> [MATERIAL FOR THIS TASK]
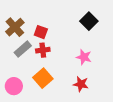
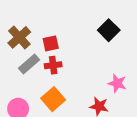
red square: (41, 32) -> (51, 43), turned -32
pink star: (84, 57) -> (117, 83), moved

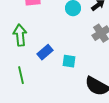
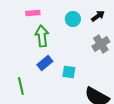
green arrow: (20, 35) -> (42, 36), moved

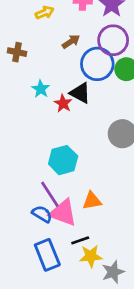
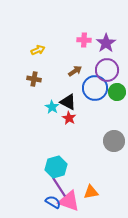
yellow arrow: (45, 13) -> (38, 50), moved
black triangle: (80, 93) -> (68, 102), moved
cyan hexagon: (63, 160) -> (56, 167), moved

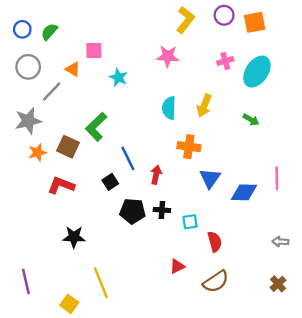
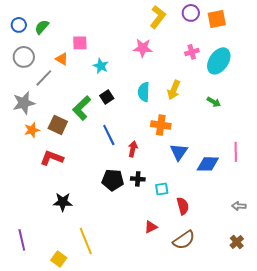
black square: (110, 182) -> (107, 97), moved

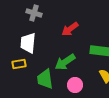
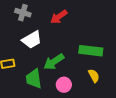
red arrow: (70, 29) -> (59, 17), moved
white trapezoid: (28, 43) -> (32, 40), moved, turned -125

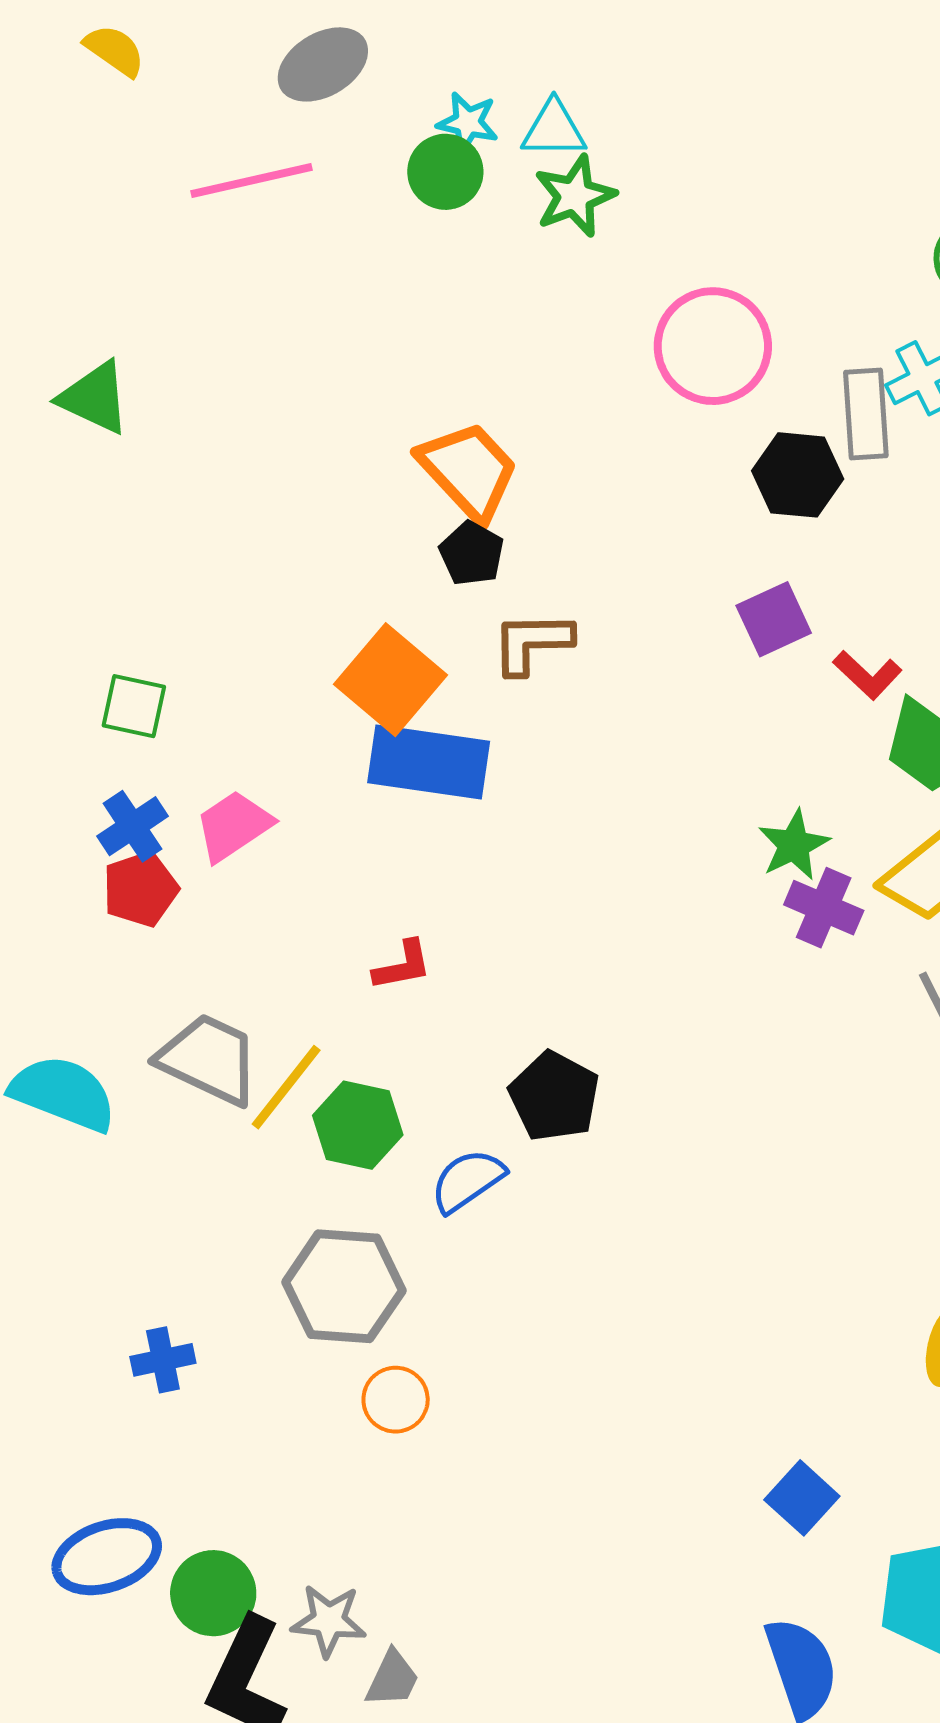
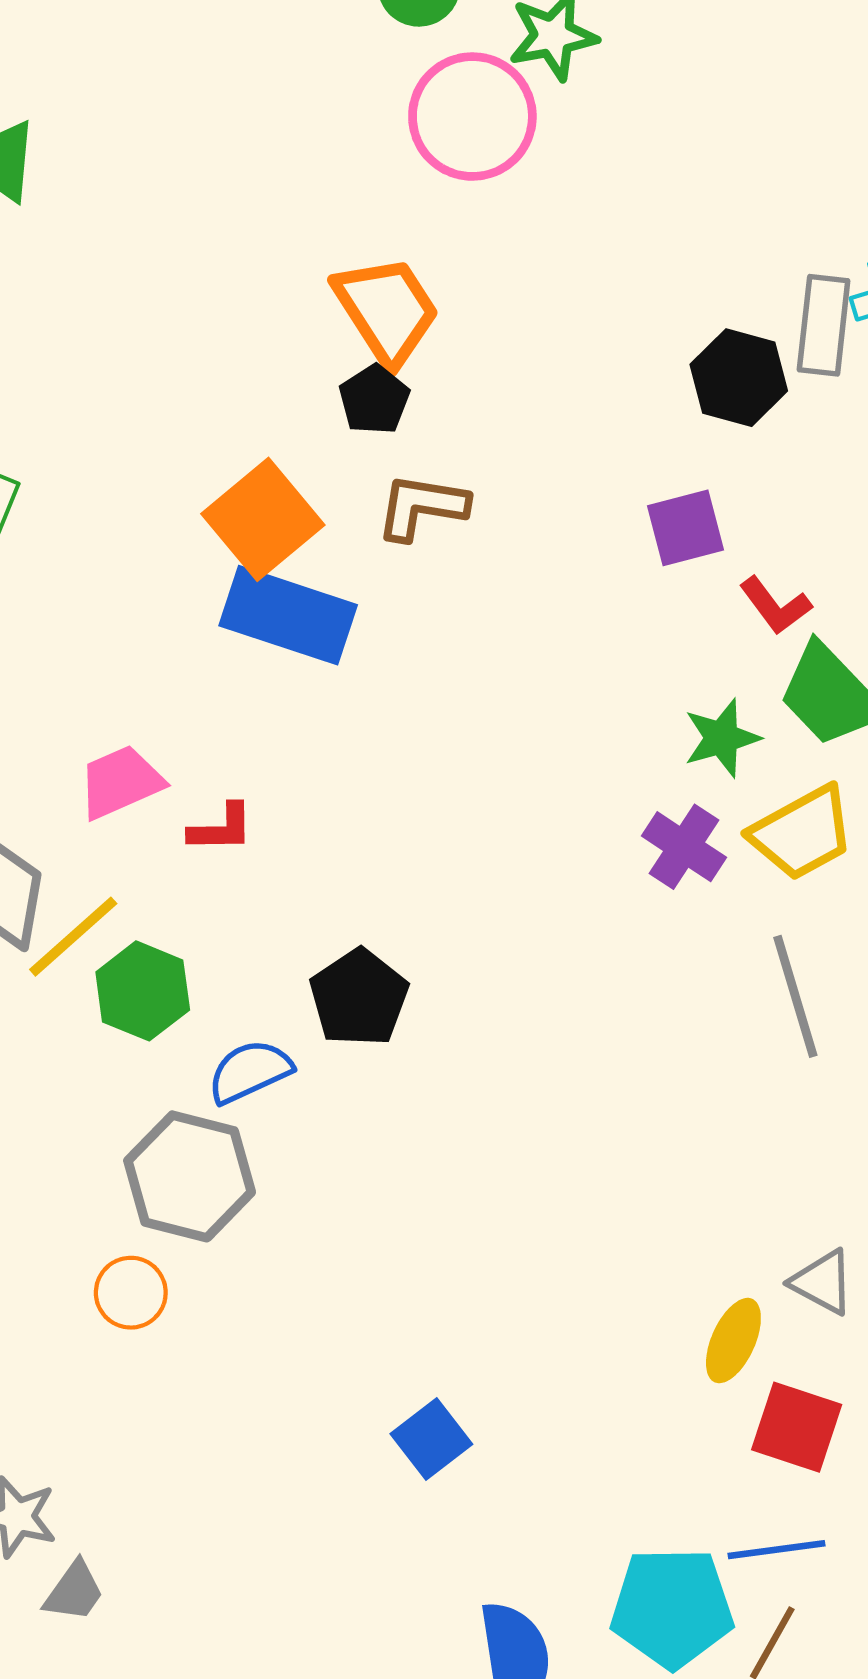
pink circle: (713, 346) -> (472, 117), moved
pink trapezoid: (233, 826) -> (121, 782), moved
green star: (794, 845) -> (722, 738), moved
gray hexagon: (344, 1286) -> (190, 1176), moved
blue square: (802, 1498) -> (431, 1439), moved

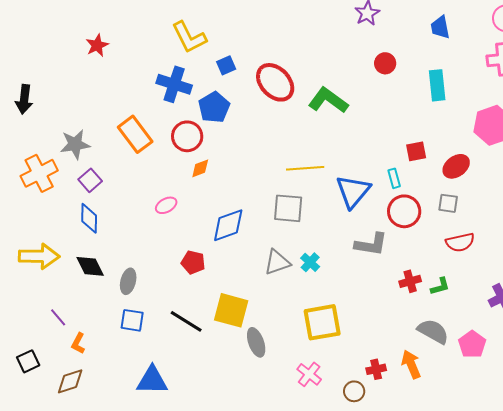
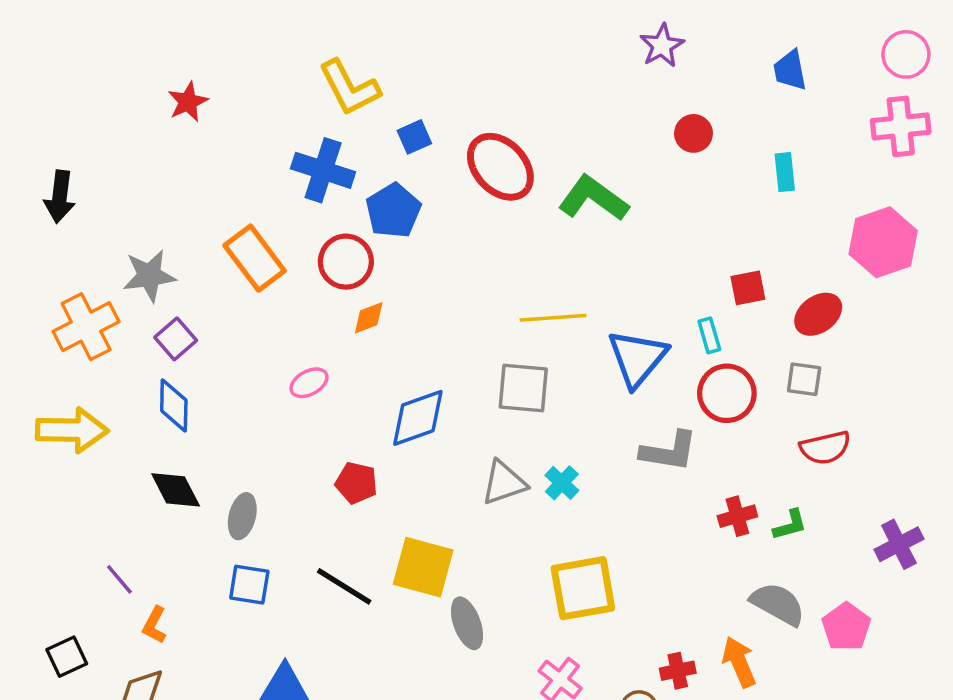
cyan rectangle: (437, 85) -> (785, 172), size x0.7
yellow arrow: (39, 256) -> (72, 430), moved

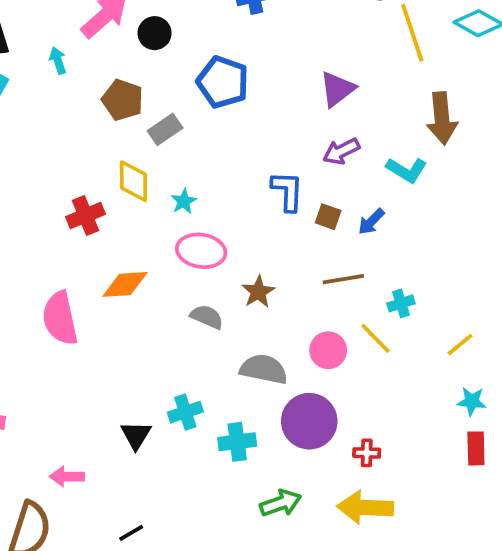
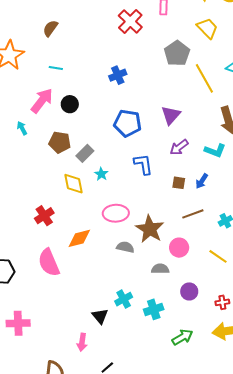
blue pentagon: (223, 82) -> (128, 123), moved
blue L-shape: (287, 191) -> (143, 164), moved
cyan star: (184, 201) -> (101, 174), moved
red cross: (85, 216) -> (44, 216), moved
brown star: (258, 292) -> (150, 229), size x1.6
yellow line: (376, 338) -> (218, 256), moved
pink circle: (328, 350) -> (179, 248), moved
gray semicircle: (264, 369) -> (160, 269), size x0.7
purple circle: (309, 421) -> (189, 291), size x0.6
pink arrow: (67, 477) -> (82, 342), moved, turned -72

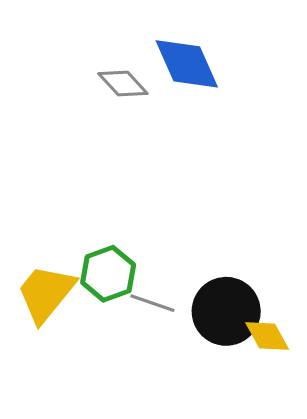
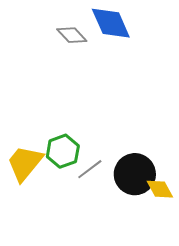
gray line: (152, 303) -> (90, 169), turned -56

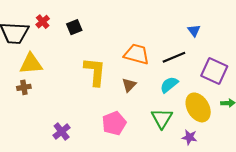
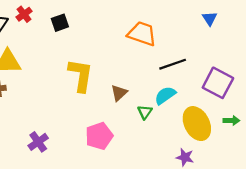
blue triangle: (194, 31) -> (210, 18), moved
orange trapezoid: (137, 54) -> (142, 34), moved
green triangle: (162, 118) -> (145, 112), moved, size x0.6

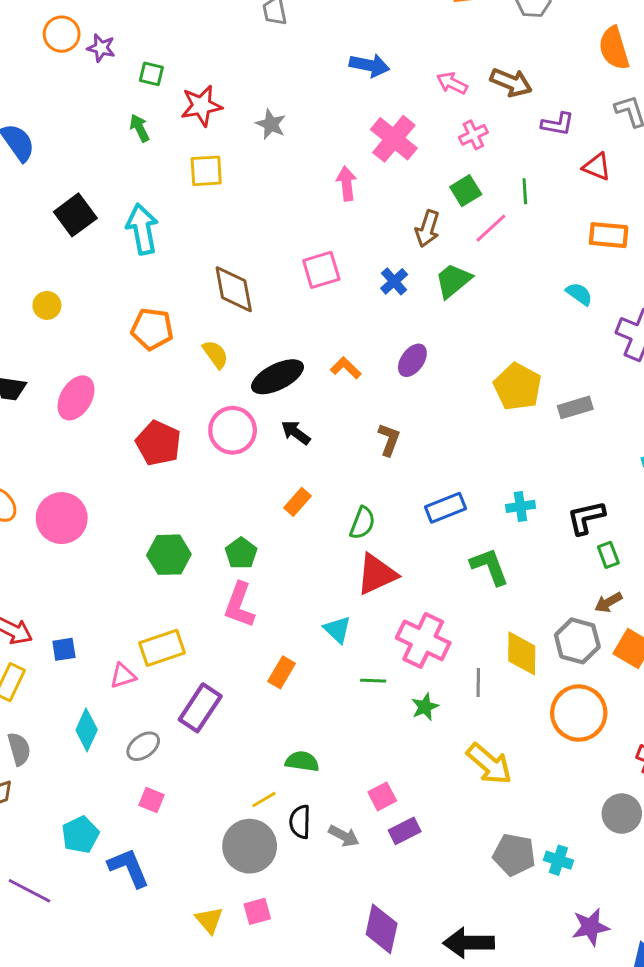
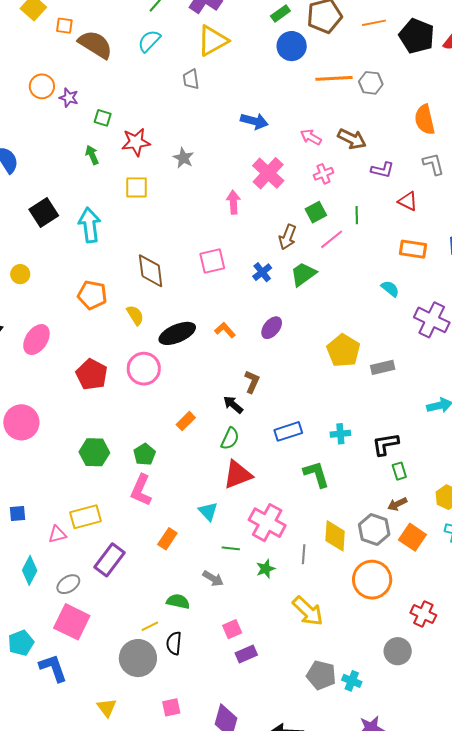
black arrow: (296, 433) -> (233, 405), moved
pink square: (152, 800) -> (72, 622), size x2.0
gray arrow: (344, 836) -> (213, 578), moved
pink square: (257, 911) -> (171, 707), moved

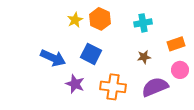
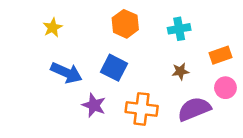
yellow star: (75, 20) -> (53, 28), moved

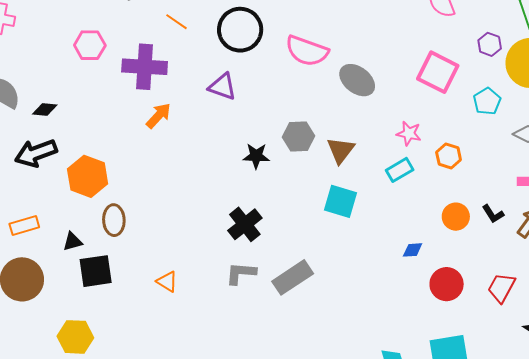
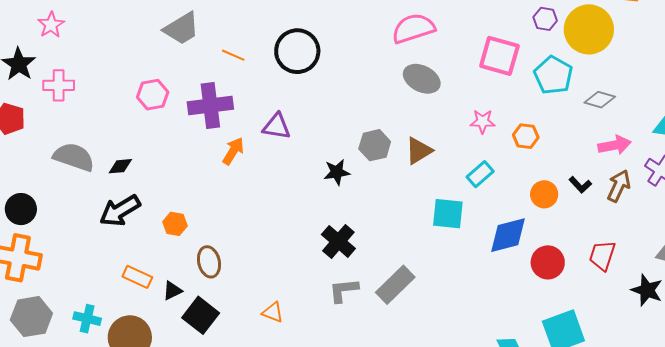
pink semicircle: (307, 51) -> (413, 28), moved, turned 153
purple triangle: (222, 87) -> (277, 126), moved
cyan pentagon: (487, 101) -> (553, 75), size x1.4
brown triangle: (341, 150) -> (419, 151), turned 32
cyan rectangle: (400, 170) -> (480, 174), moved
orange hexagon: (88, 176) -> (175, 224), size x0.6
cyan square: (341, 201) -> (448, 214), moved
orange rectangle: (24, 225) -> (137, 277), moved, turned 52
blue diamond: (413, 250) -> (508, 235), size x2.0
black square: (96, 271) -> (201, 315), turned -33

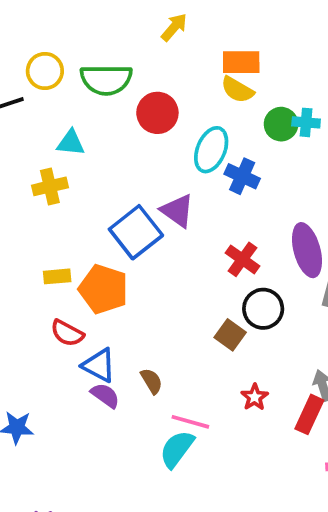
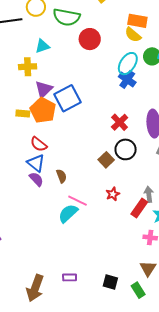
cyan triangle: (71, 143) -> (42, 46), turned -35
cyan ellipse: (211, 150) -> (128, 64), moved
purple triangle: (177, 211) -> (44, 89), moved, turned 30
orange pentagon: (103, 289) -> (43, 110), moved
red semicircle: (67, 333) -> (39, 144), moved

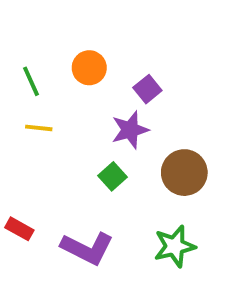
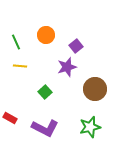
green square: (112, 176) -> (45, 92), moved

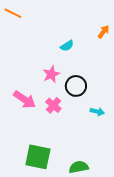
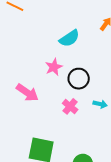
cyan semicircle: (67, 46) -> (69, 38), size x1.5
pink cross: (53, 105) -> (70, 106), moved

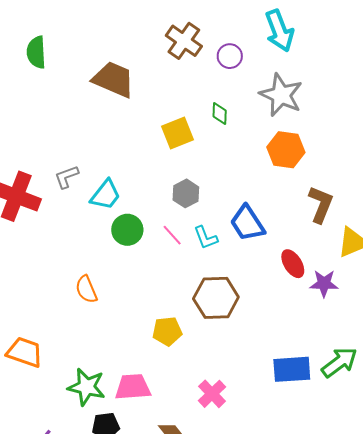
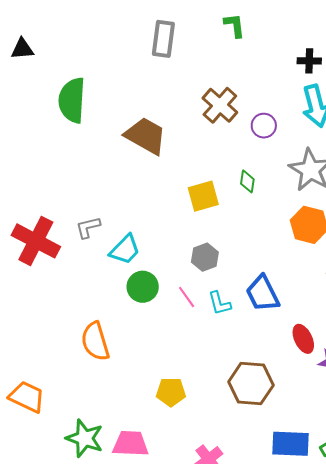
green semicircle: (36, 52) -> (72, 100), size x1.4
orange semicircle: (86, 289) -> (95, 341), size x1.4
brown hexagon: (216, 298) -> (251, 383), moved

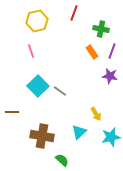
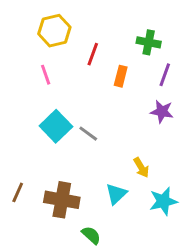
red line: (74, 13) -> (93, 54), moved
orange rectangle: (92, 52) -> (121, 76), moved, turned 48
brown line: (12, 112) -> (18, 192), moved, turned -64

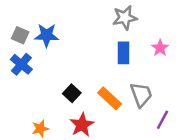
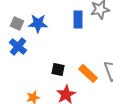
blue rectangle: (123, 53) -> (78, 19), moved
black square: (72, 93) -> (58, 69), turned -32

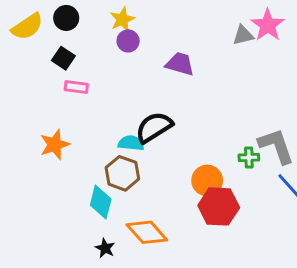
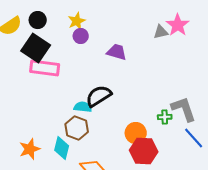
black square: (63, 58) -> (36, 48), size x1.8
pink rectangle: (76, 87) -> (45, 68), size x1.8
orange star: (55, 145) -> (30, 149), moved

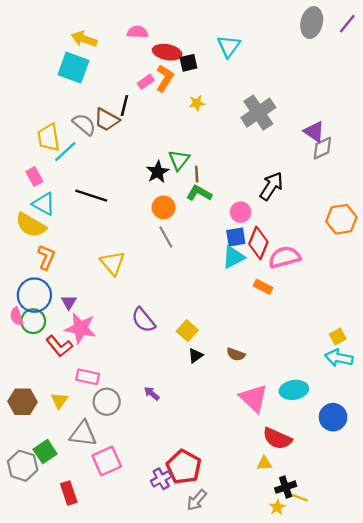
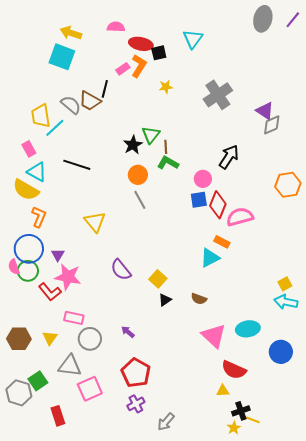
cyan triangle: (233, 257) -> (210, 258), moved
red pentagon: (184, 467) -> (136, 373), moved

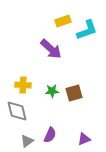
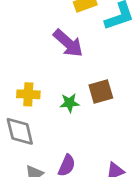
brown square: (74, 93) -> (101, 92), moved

> [WHAT TO PRODUCE]
Extract the lines exactly, please: the first line of the listing, the line with "pink circle: (713, 346) -> (472, 117), moved", and every line between them, but no pictures.

> [REPLY]
red square: (41, 32) -> (51, 43), turned -32
pink star: (84, 57) -> (117, 83), moved

green arrow: (20, 35) -> (42, 36), moved

yellow arrow: (45, 13) -> (38, 50), moved
black triangle: (80, 93) -> (68, 102), moved
cyan hexagon: (63, 160) -> (56, 167), moved

black square: (110, 182) -> (107, 97), moved

red arrow: (70, 29) -> (59, 17), moved
white trapezoid: (28, 43) -> (32, 40), moved, turned -125

pink circle: (713, 346) -> (472, 117), moved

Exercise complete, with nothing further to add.